Dataset excerpts:

☆ ☆ ☆ ☆ ☆

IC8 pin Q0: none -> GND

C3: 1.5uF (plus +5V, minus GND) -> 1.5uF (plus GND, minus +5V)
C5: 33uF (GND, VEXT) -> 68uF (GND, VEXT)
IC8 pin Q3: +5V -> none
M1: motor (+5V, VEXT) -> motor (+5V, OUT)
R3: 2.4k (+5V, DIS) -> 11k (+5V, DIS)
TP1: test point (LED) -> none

☆ ☆ ☆ ☆ ☆

▶ **TASK GOAL**
Each line of the data is to be transcribed exactly, with nothing left out.

▶ **EXERCISE ANSWER**
IC8 pin Q0: none -> GND

C3: 1.5uF (plus +5V, minus GND) -> 1.5uF (plus GND, minus +5V)
C5: 33uF (GND, VEXT) -> 68uF (GND, VEXT)
IC8 pin Q3: +5V -> none
M1: motor (+5V, VEXT) -> motor (+5V, OUT)
R3: 2.4k (+5V, DIS) -> 11k (+5V, DIS)
TP1: test point (LED) -> none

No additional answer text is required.